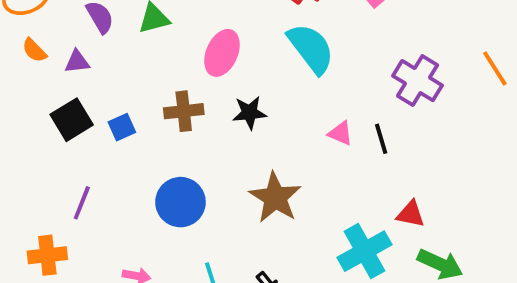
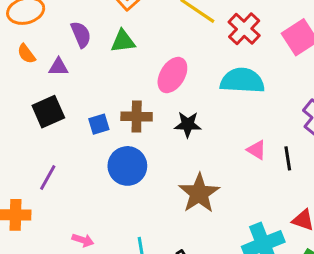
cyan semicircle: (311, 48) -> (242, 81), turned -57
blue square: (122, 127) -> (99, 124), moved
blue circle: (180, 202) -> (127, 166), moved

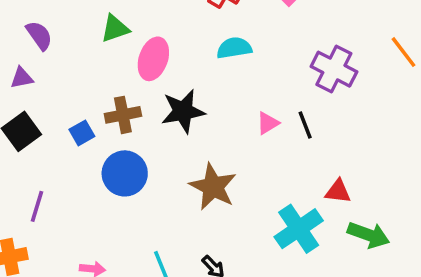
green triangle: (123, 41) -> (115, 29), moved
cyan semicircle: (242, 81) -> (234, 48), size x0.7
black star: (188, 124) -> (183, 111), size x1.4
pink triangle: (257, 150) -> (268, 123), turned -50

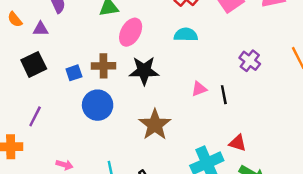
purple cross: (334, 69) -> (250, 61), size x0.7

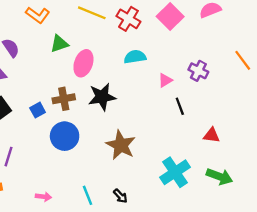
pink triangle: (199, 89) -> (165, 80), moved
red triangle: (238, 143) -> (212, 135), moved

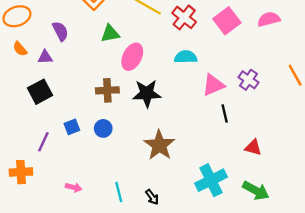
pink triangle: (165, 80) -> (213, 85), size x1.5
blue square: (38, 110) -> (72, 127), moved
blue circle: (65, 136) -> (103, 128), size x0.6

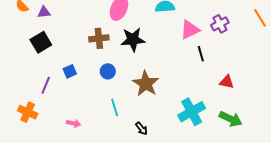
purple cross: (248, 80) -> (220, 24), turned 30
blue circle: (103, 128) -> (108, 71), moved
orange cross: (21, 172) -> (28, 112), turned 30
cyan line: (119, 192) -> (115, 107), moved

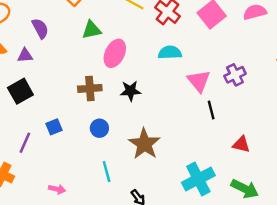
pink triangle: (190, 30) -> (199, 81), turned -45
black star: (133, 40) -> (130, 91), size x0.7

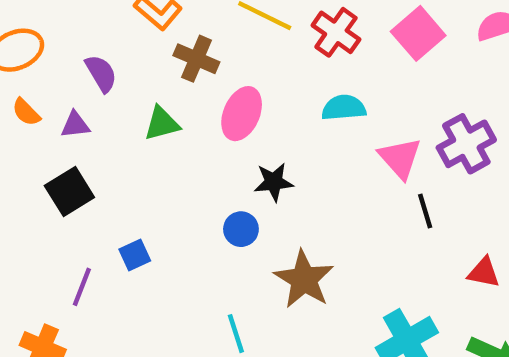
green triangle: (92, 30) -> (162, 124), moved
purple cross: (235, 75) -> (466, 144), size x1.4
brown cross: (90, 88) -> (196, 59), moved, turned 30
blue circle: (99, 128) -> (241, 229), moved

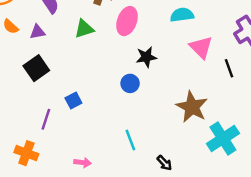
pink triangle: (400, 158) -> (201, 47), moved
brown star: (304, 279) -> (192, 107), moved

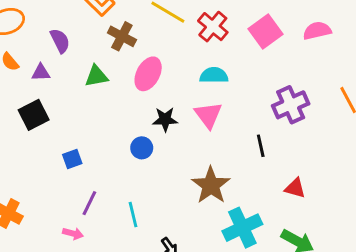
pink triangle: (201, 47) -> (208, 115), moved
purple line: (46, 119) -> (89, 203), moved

--------------------------------

→ **Action item**: Wherever "green" occurs in the entries above, copy the line it sits on.

→ **Written response**:
green triangle: (123, 41) -> (115, 29), moved
green triangle: (92, 30) -> (162, 124), moved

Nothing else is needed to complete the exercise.